- [Problem to work on]: Quote exactly, and only, the lines of the material below from the line with "IR pin VCC: none -> 5V" through the line with "DRIVER1 pin IN2: RX0 -> D12".

┌─ Provided material

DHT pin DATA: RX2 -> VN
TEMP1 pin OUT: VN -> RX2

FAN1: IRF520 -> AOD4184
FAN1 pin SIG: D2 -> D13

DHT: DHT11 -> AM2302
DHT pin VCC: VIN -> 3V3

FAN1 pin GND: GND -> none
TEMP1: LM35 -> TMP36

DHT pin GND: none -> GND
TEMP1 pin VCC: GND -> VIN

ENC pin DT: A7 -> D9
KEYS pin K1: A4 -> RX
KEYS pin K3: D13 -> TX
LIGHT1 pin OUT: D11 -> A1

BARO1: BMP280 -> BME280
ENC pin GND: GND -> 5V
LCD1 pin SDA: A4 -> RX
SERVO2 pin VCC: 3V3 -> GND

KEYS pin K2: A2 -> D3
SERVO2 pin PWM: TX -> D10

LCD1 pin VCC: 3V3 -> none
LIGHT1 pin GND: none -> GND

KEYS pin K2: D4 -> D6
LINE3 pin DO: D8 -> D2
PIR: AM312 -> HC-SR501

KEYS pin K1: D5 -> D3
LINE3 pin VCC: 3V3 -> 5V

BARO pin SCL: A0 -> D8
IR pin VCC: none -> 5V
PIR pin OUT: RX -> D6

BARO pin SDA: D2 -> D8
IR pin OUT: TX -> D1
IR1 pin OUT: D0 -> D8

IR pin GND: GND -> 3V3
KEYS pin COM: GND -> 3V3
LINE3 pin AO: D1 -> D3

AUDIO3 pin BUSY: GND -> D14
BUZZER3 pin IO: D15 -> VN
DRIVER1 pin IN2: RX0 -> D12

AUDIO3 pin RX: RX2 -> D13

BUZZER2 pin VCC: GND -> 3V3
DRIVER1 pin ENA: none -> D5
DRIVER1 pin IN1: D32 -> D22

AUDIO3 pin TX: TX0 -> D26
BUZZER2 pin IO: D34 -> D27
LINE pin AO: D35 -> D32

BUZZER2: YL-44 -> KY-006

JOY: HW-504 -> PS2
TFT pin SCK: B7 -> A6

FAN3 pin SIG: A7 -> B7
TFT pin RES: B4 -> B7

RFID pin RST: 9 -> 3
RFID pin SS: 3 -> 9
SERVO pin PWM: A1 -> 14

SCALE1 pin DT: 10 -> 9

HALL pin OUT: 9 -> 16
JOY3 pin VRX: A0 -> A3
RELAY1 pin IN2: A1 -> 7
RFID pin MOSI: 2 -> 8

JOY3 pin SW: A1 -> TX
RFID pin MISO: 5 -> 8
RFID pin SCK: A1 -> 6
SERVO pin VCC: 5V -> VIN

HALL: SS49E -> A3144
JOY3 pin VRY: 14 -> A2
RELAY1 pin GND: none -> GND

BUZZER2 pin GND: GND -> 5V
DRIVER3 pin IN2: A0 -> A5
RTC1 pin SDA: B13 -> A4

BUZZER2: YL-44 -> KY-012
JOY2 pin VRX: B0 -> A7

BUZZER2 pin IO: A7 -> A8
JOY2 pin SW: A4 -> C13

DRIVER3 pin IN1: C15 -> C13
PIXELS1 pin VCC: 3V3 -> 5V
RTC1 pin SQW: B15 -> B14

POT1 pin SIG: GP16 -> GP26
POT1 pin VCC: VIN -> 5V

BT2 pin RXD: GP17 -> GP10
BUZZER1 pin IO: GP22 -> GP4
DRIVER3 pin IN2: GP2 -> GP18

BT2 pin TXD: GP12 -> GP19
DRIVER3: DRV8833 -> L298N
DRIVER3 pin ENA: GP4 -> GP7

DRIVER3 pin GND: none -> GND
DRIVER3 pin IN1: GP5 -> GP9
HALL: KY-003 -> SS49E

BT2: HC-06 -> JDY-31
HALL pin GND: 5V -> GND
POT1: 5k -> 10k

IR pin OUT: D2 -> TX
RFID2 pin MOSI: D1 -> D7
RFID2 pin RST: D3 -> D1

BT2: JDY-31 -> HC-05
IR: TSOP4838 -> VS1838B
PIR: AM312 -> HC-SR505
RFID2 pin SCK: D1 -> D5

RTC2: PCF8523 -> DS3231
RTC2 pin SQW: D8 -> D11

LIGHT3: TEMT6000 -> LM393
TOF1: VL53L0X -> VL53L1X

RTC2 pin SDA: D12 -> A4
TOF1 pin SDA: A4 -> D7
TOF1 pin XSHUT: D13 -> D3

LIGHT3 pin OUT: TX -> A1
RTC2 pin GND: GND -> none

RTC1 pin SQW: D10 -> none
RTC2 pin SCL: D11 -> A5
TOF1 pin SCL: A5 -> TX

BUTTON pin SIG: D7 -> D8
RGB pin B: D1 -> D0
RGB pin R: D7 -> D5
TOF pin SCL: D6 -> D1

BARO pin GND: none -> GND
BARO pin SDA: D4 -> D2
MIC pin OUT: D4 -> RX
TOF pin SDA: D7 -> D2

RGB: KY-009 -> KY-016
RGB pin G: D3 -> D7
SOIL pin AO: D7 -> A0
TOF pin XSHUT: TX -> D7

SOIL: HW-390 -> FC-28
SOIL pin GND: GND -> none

└─

- [Response area]:
IR pin VCC: none -> 5V
PIR pin OUT: RX -> D6

BARO pin SDA: D2 -> D8
IR pin OUT: TX -> D1
IR1 pin OUT: D0 -> D8

IR pin GND: GND -> 3V3
KEYS pin COM: GND -> 3V3
LINE3 pin AO: D1 -> D3

AUDIO3 pin BUSY: GND -> D14
BUZZER3 pin IO: D15 -> VN
DRIVER1 pin IN2: RX0 -> D12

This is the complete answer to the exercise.